#### Provided data:
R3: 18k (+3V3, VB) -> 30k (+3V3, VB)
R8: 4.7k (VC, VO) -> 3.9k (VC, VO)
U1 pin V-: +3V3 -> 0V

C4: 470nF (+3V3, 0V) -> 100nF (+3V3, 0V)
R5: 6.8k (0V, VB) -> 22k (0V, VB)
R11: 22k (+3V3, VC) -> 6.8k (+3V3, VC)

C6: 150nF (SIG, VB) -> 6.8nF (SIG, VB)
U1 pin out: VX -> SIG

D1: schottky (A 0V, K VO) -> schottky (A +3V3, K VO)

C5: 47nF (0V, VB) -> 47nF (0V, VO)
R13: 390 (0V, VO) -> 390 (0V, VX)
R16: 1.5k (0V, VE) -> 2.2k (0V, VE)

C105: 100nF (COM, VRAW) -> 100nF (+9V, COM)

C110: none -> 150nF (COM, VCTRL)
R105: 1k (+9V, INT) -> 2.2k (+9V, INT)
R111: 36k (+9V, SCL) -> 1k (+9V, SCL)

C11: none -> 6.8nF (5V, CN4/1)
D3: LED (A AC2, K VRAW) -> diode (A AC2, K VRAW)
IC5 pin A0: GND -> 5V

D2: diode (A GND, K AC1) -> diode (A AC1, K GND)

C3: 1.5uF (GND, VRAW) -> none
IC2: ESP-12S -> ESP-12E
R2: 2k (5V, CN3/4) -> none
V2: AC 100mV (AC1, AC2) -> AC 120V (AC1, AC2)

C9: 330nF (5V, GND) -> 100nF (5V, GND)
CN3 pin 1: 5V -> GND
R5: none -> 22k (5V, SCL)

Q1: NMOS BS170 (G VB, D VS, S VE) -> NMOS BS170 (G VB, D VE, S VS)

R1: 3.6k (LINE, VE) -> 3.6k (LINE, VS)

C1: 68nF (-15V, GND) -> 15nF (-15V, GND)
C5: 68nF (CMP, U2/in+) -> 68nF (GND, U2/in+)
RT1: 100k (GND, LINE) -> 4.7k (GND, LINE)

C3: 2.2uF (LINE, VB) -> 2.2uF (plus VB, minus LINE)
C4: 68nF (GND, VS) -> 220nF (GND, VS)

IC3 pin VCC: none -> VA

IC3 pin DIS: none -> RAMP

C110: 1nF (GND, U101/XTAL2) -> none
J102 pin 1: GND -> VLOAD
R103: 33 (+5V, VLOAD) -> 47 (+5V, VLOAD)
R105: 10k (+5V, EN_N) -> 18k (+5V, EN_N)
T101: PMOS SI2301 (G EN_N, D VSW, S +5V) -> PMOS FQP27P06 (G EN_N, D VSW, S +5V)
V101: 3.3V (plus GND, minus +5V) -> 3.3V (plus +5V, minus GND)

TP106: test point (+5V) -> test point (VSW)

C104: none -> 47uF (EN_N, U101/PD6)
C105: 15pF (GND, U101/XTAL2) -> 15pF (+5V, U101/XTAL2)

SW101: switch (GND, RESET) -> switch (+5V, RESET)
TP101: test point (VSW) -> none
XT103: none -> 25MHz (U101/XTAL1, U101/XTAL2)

#### Task description:
Please give the entries above again in full, exactly as written.

#### Expected answer:
R3: 18k (+3V3, VB) -> 30k (+3V3, VB)
R8: 4.7k (VC, VO) -> 3.9k (VC, VO)
U1 pin V-: +3V3 -> 0V

C4: 470nF (+3V3, 0V) -> 100nF (+3V3, 0V)
R5: 6.8k (0V, VB) -> 22k (0V, VB)
R11: 22k (+3V3, VC) -> 6.8k (+3V3, VC)

C6: 150nF (SIG, VB) -> 6.8nF (SIG, VB)
U1 pin out: VX -> SIG

D1: schottky (A 0V, K VO) -> schottky (A +3V3, K VO)

C5: 47nF (0V, VB) -> 47nF (0V, VO)
R13: 390 (0V, VO) -> 390 (0V, VX)
R16: 1.5k (0V, VE) -> 2.2k (0V, VE)

C105: 100nF (COM, VRAW) -> 100nF (+9V, COM)

C110: none -> 150nF (COM, VCTRL)
R105: 1k (+9V, INT) -> 2.2k (+9V, INT)
R111: 36k (+9V, SCL) -> 1k (+9V, SCL)

C11: none -> 6.8nF (5V, CN4/1)
D3: LED (A AC2, K VRAW) -> diode (A AC2, K VRAW)
IC5 pin A0: GND -> 5V

D2: diode (A GND, K AC1) -> diode (A AC1, K GND)

C3: 1.5uF (GND, VRAW) -> none
IC2: ESP-12S -> ESP-12E
R2: 2k (5V, CN3/4) -> none
V2: AC 100mV (AC1, AC2) -> AC 120V (AC1, AC2)

C9: 330nF (5V, GND) -> 100nF (5V, GND)
CN3 pin 1: 5V -> GND
R5: none -> 22k (5V, SCL)

Q1: NMOS BS170 (G VB, D VS, S VE) -> NMOS BS170 (G VB, D VE, S VS)

R1: 3.6k (LINE, VE) -> 3.6k (LINE, VS)

C1: 68nF (-15V, GND) -> 15nF (-15V, GND)
C5: 68nF (CMP, U2/in+) -> 68nF (GND, U2/in+)
RT1: 100k (GND, LINE) -> 4.7k (GND, LINE)

C3: 2.2uF (LINE, VB) -> 2.2uF (plus VB, minus LINE)
C4: 68nF (GND, VS) -> 220nF (GND, VS)

IC3 pin VCC: none -> VA

IC3 pin DIS: none -> RAMP

C110: 1nF (GND, U101/XTAL2) -> none
J102 pin 1: GND -> VLOAD
R103: 33 (+5V, VLOAD) -> 47 (+5V, VLOAD)
R105: 10k (+5V, EN_N) -> 18k (+5V, EN_N)
T101: PMOS SI2301 (G EN_N, D VSW, S +5V) -> PMOS FQP27P06 (G EN_N, D VSW, S +5V)
V101: 3.3V (plus GND, minus +5V) -> 3.3V (plus +5V, minus GND)

TP106: test point (+5V) -> test point (VSW)

C104: none -> 47uF (EN_N, U101/PD6)
C105: 15pF (GND, U101/XTAL2) -> 15pF (+5V, U101/XTAL2)

SW101: switch (GND, RESET) -> switch (+5V, RESET)
TP101: test point (VSW) -> none
XT103: none -> 25MHz (U101/XTAL1, U101/XTAL2)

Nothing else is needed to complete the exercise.